Excerpted records:

::::

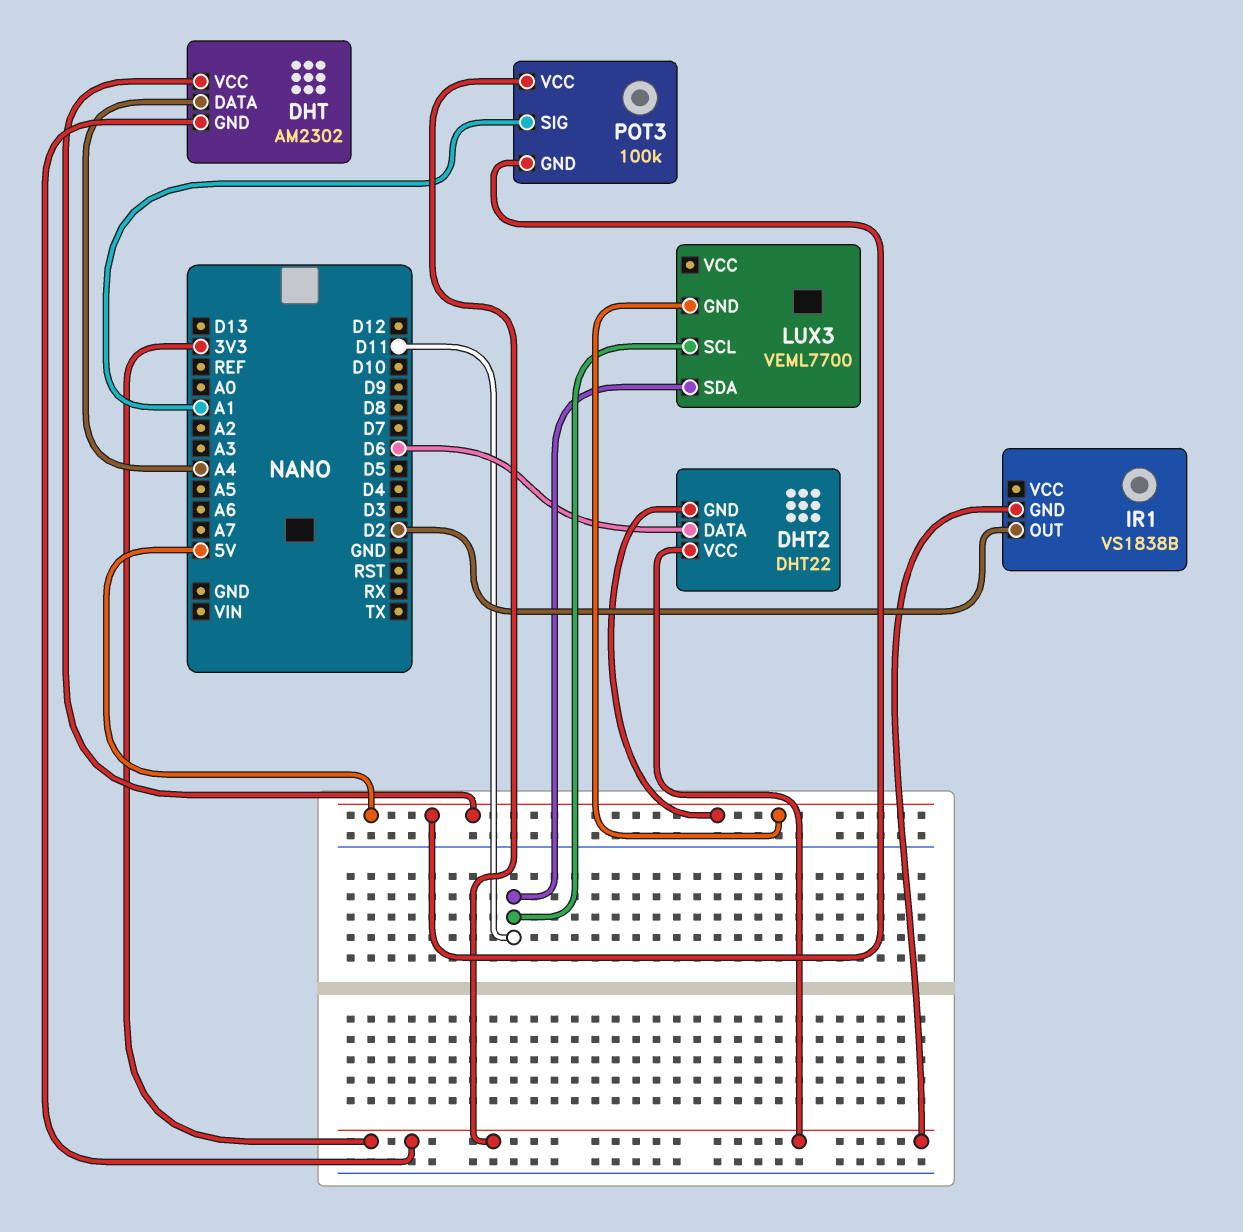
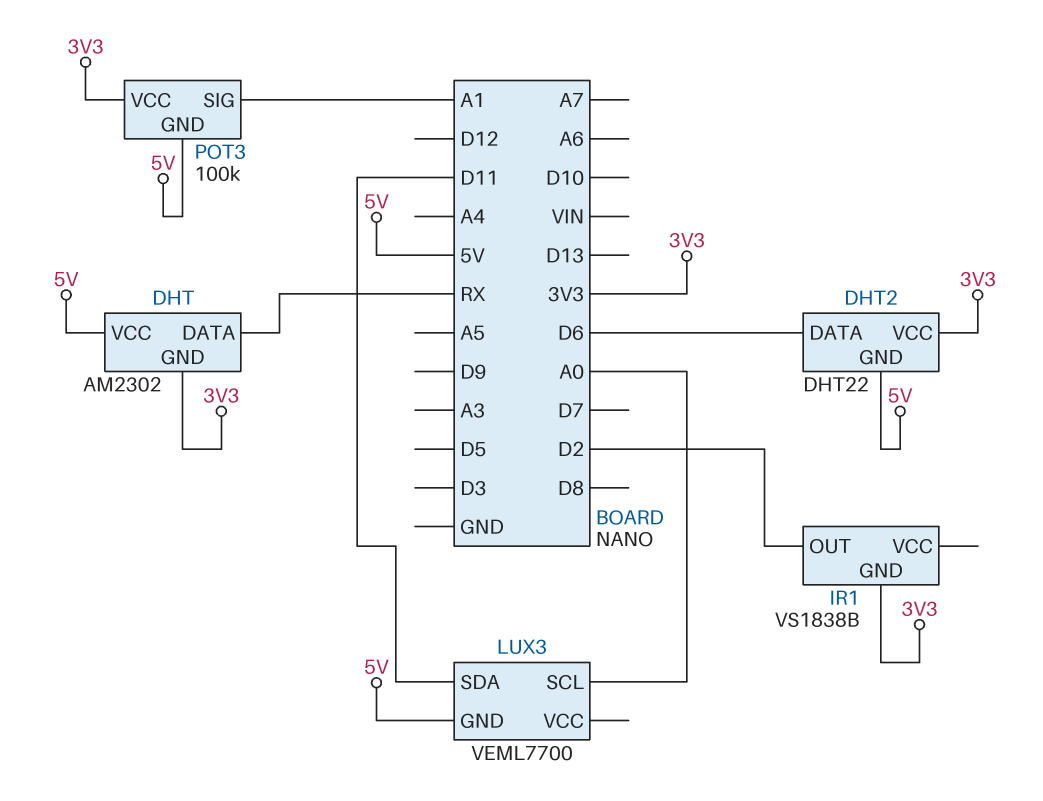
DHT pin DATA: A4 -> RX
LUX3 pin SCL: D11 -> A0

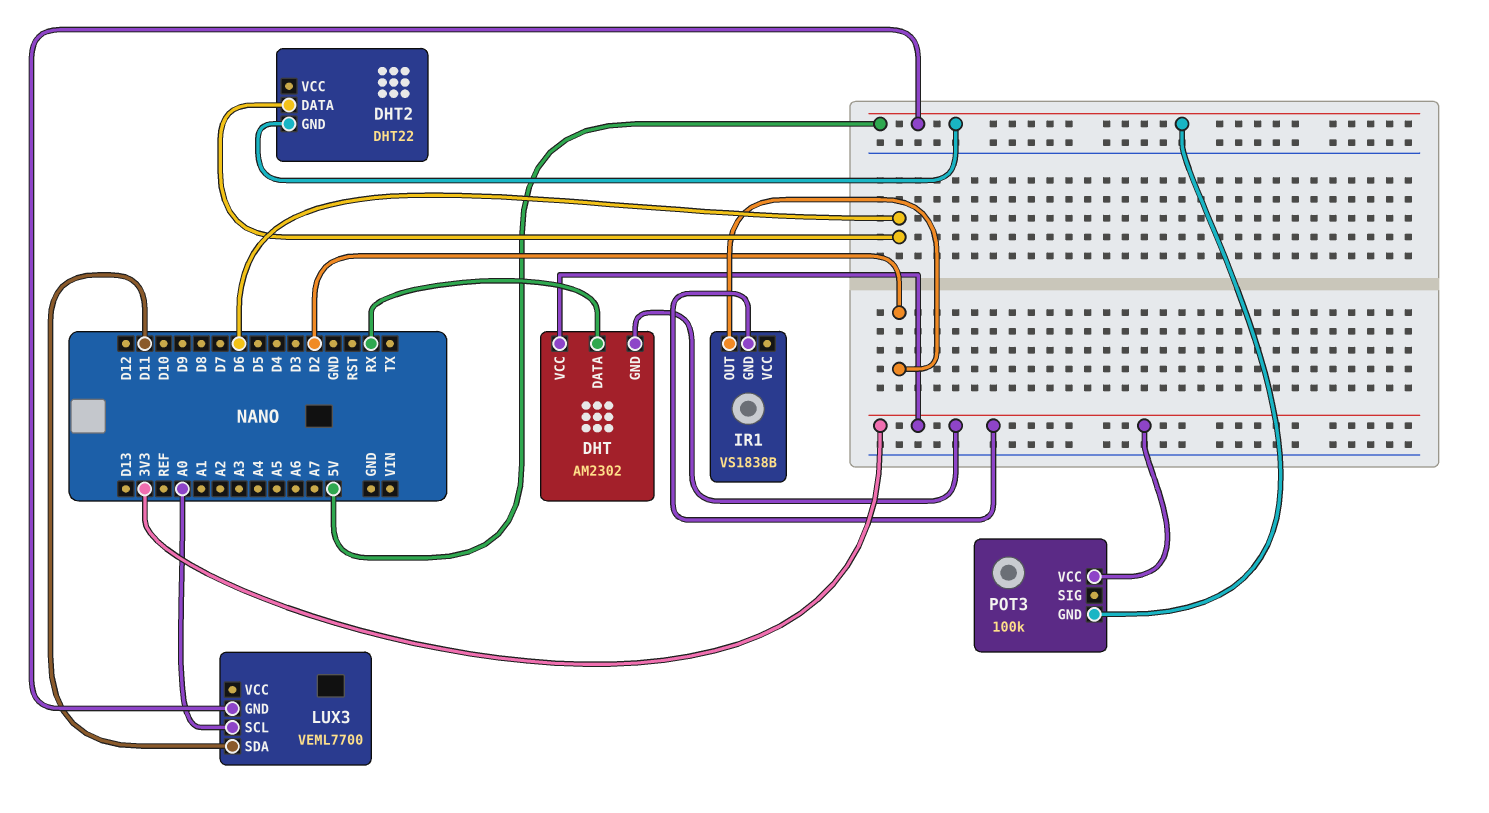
DHT pin VCC: 5V -> 3V3
DHT2 pin VCC: 3V3 -> none
POT3 pin SIG: A1 -> none

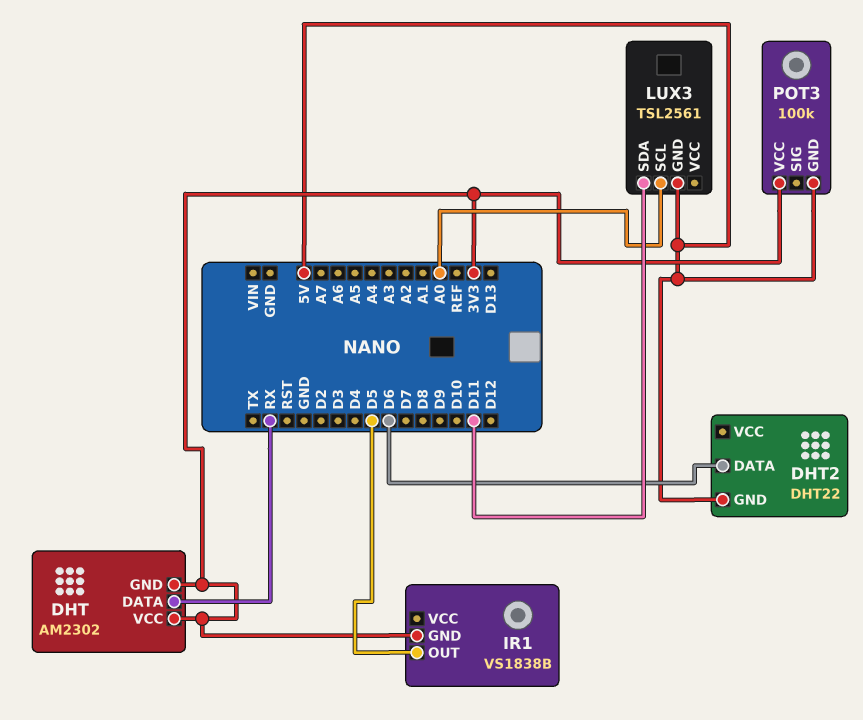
IR1 pin OUT: D2 -> D5
LUX3: VEML7700 -> TSL2561

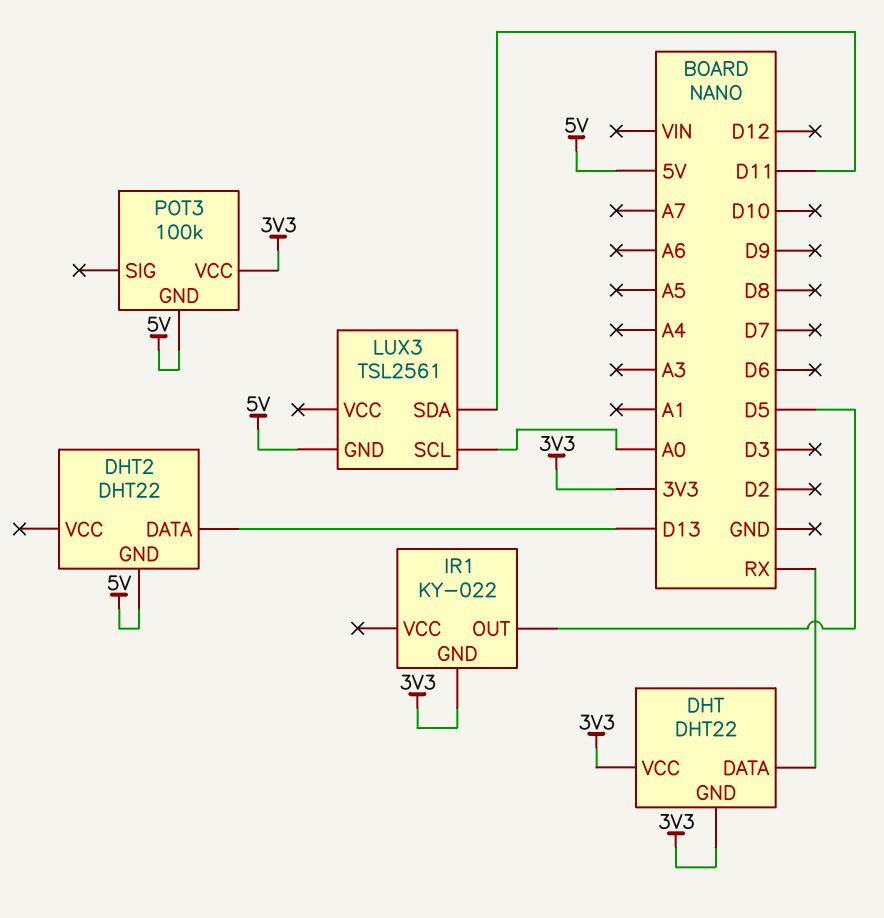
DHT: AM2302 -> DHT22
DHT2 pin DATA: D6 -> D13
IR1: VS1838B -> KY-022

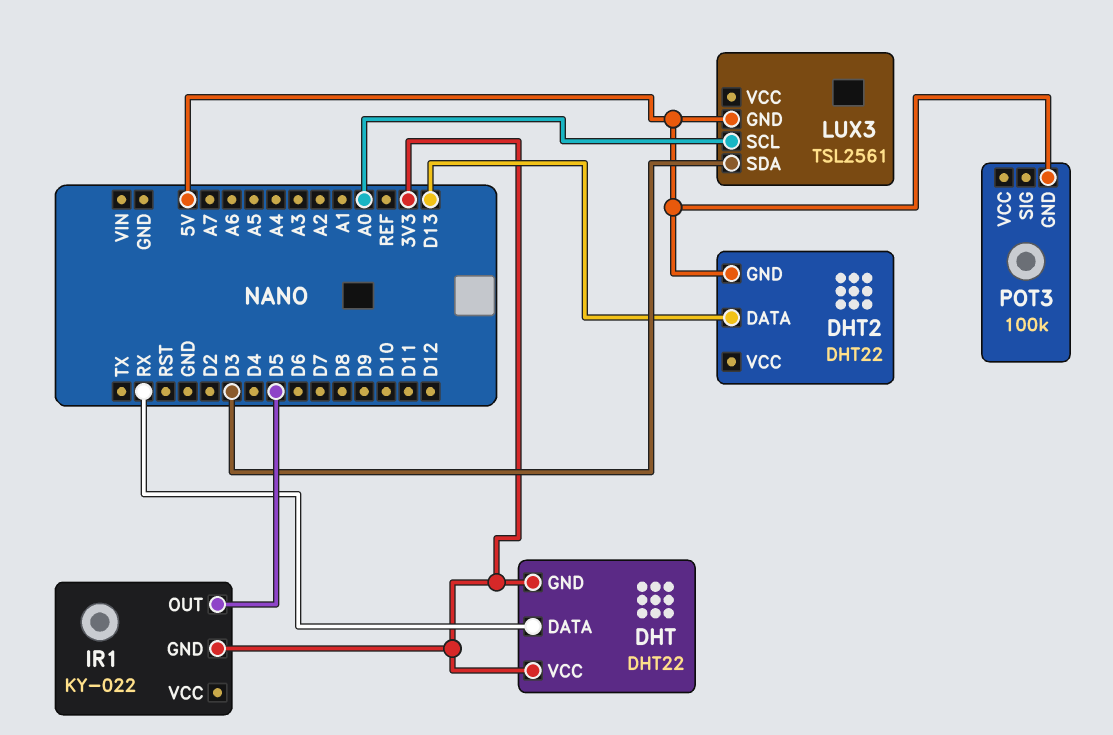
LUX3 pin SDA: D11 -> D3
POT3 pin VCC: 3V3 -> none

::::

Work instruction: Copy the records above precisely, and leave every image out of the copy.

Task output:
DHT pin DATA: A4 -> RX
LUX3 pin SCL: D11 -> A0

DHT pin VCC: 5V -> 3V3
DHT2 pin VCC: 3V3 -> none
POT3 pin SIG: A1 -> none

IR1 pin OUT: D2 -> D5
LUX3: VEML7700 -> TSL2561

DHT: AM2302 -> DHT22
DHT2 pin DATA: D6 -> D13
IR1: VS1838B -> KY-022

LUX3 pin SDA: D11 -> D3
POT3 pin VCC: 3V3 -> none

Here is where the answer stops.